▶ About this exercise: Apart from the images, reproduce all of the data word for word.

▶ Data excerpt:
*** Begin section ***

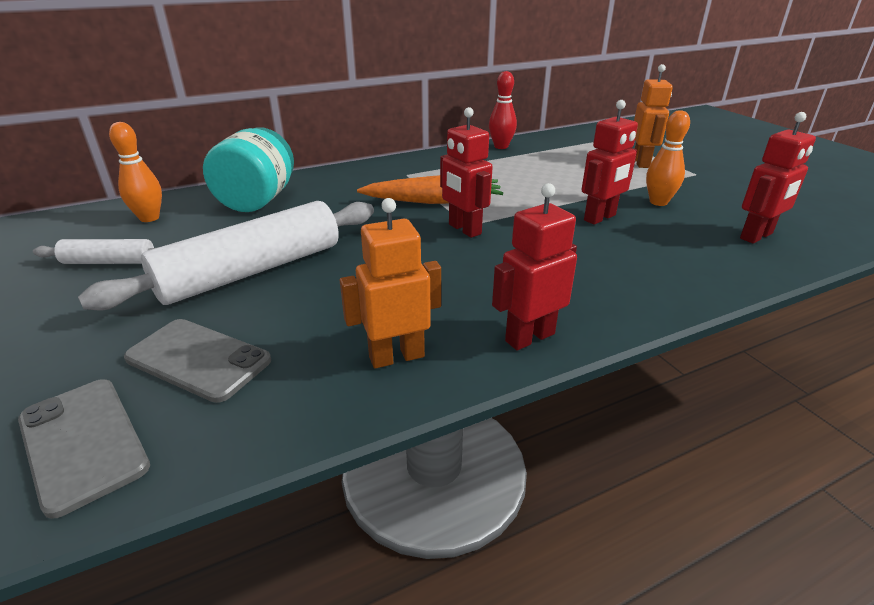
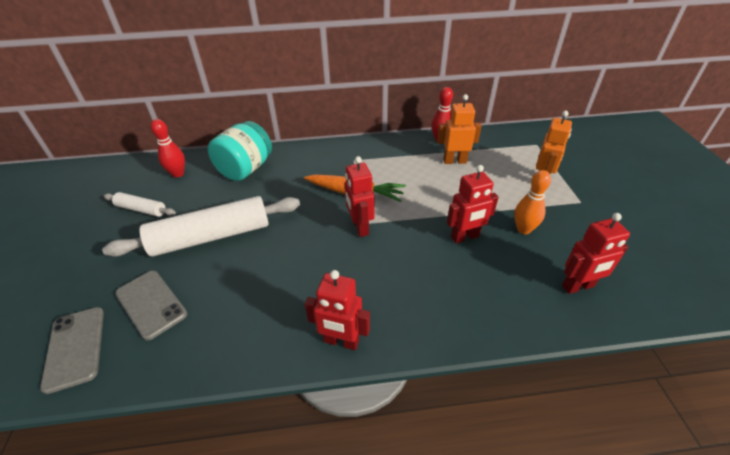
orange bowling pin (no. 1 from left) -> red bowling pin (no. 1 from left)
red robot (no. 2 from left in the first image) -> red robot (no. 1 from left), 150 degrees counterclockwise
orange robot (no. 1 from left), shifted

*** End section ***

▶ Written reply:
orange bowling pin (no. 1 from left) -> red bowling pin (no. 1 from left)
red robot (no. 2 from left in the first image) -> red robot (no. 1 from left), 150 degrees counterclockwise
orange robot (no. 1 from left), shifted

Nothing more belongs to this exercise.